═════ MATERIAL SHOWN
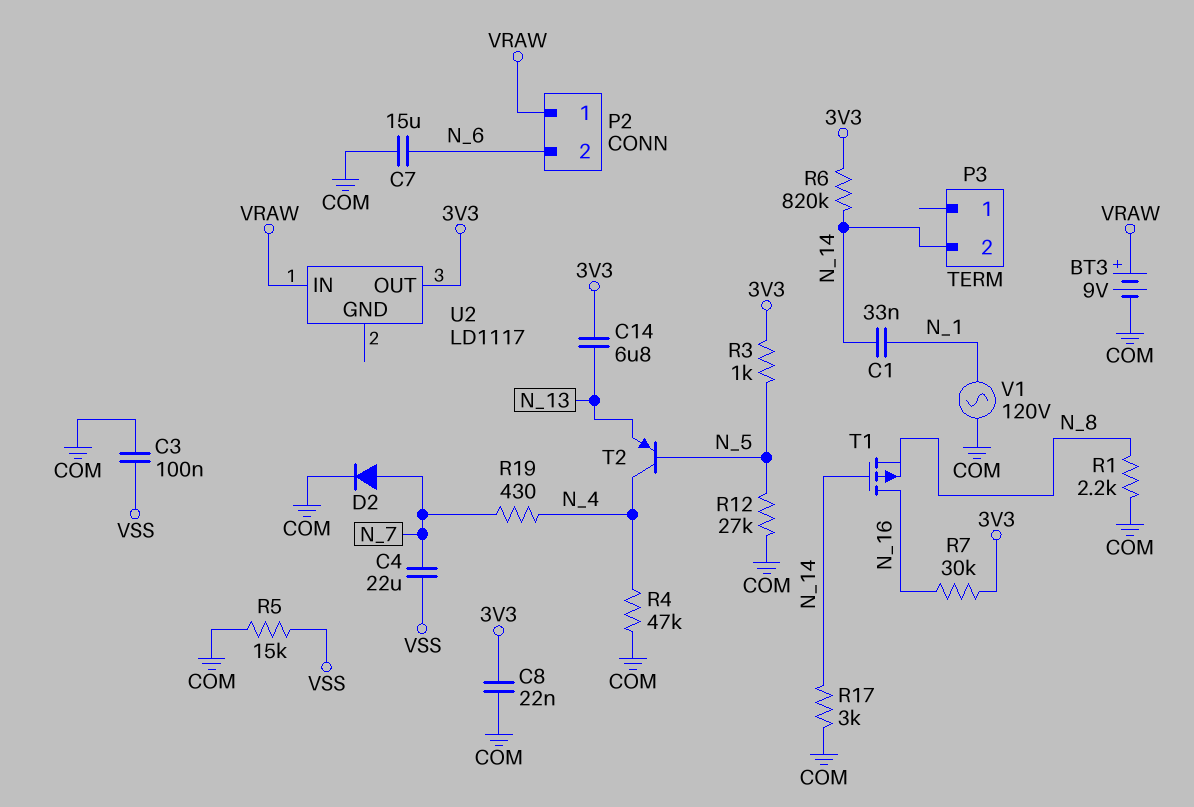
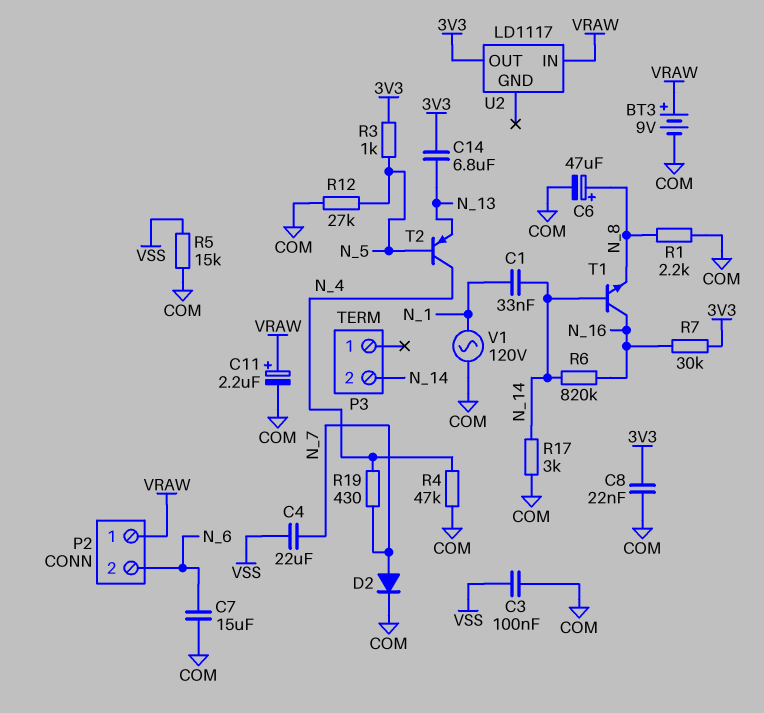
C6: none -> 47uF (plus N_8, minus COM)
C11: none -> 2.2uF (plus VRAW, minus COM)
R6: 820k (3V3, N_14) -> 820k (N_14, N_16)
T1: PMOS (G N_14, D N_16, S N_8) -> NPN (B N_14, C N_16, E N_8)

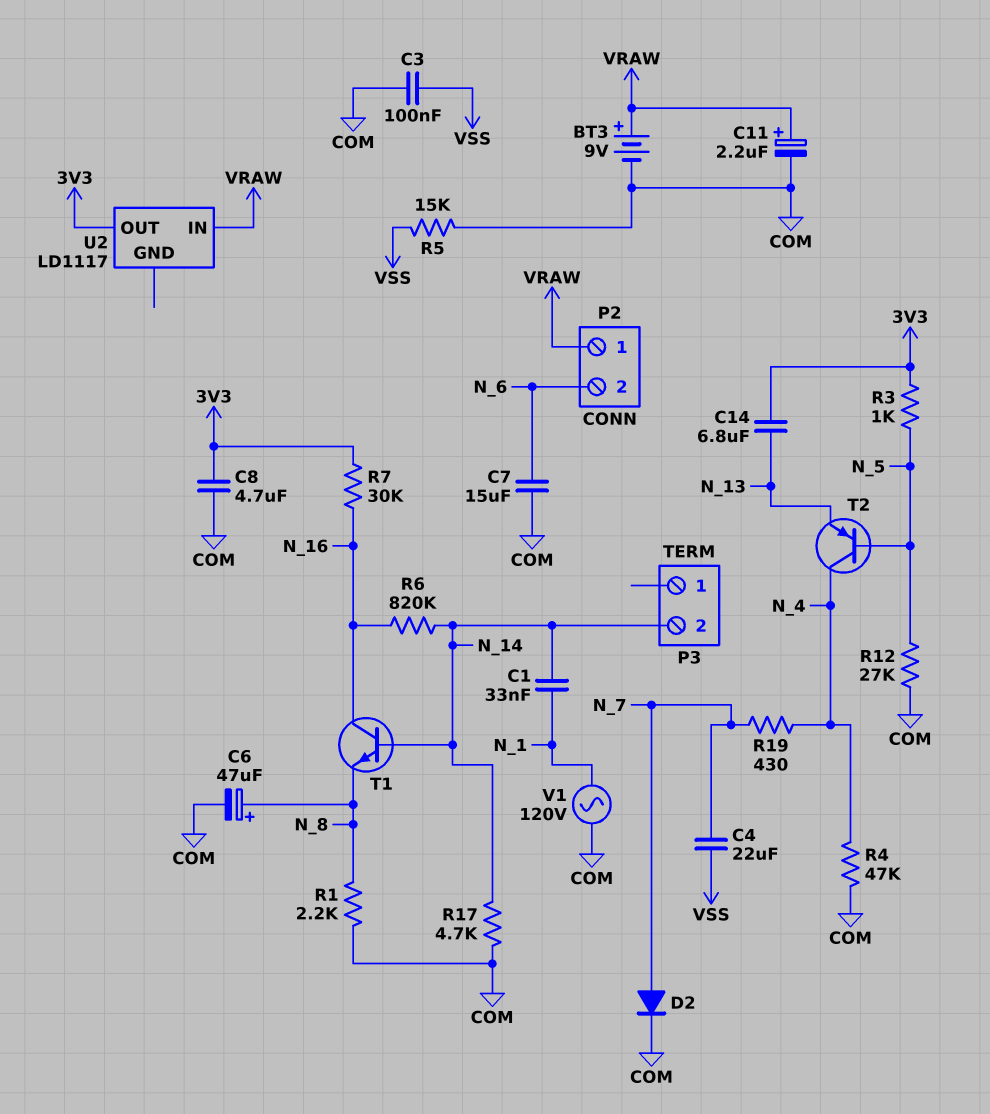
C8: 22nF (3V3, COM) -> 4.7uF (3V3, COM)
R17: 3k (COM, N_14) -> 4.7k (COM, N_14)

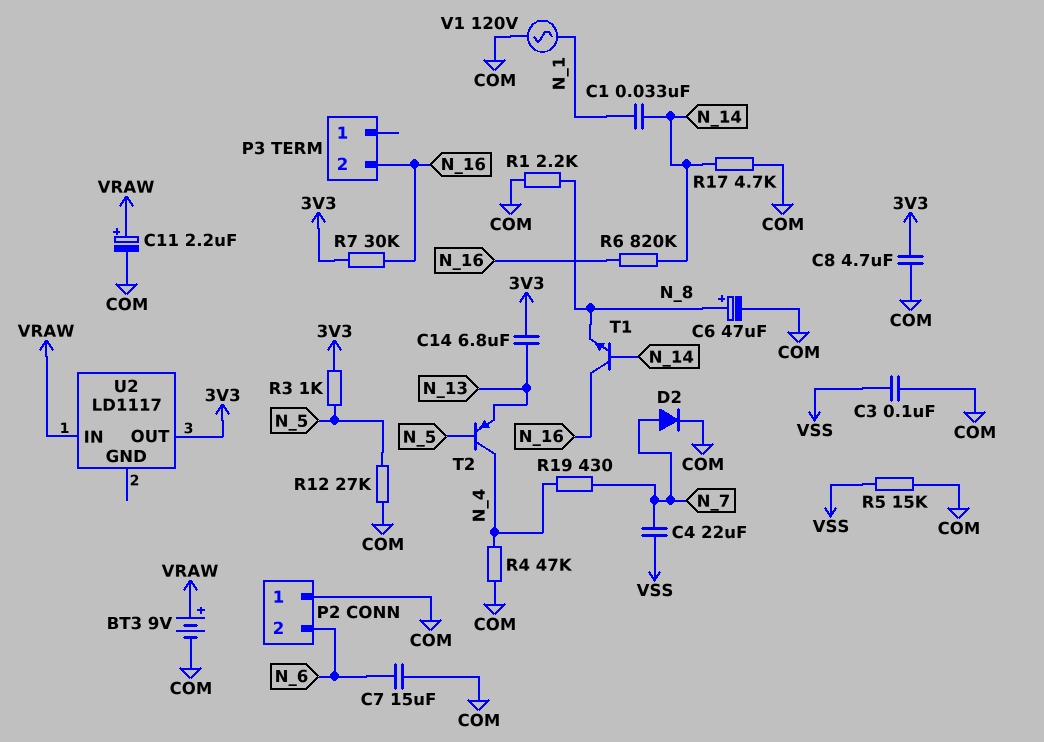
P2 pin 1: VRAW -> COM
P3 pin 2: N_14 -> N_16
══════════
WHAT YOU HAVE TO DO> Print out the records in full and exactly, dropping every picture.

ANSWER AREA>
C6: none -> 47uF (plus N_8, minus COM)
C11: none -> 2.2uF (plus VRAW, minus COM)
R6: 820k (3V3, N_14) -> 820k (N_14, N_16)
T1: PMOS (G N_14, D N_16, S N_8) -> NPN (B N_14, C N_16, E N_8)

C8: 22nF (3V3, COM) -> 4.7uF (3V3, COM)
R17: 3k (COM, N_14) -> 4.7k (COM, N_14)

P2 pin 1: VRAW -> COM
P3 pin 2: N_14 -> N_16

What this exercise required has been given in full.